■ Information shown:
┌──

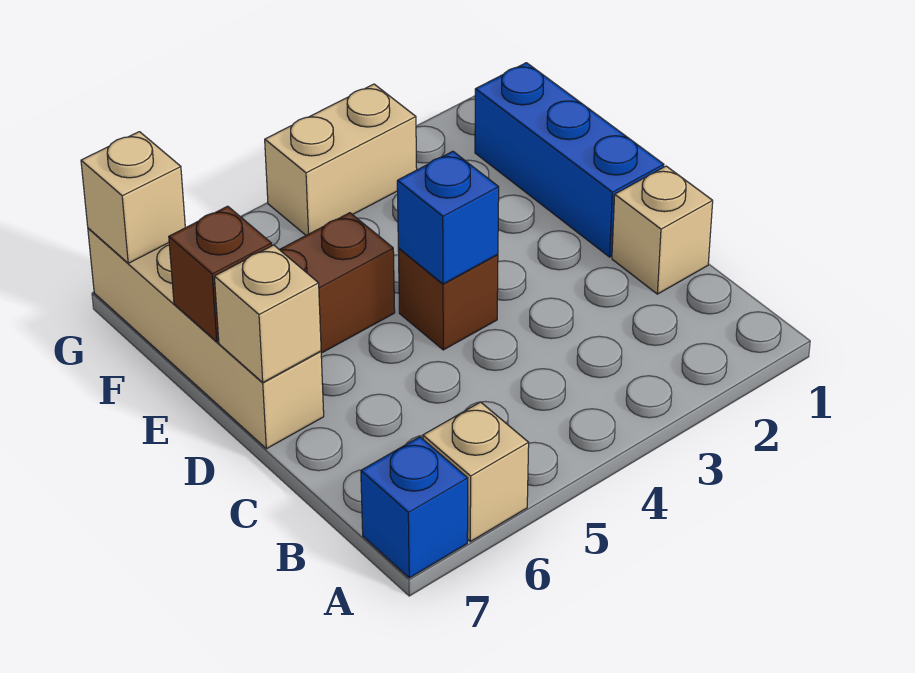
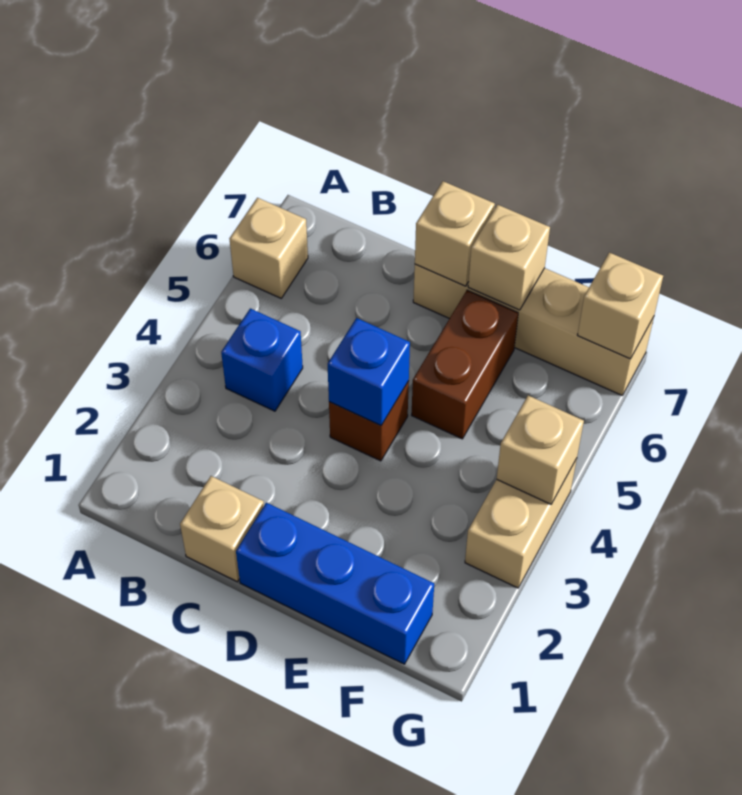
blue brick A7 level 1 -> blue brick B4 level 1
brown brick E7 level 2 -> tan brick E7 level 2
none -> tan brick G4 level 2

└──

Repeat the full listing above without altering a word, and skip the pictures.

blue brick A7 level 1 -> blue brick B4 level 1
brown brick E7 level 2 -> tan brick E7 level 2
none -> tan brick G4 level 2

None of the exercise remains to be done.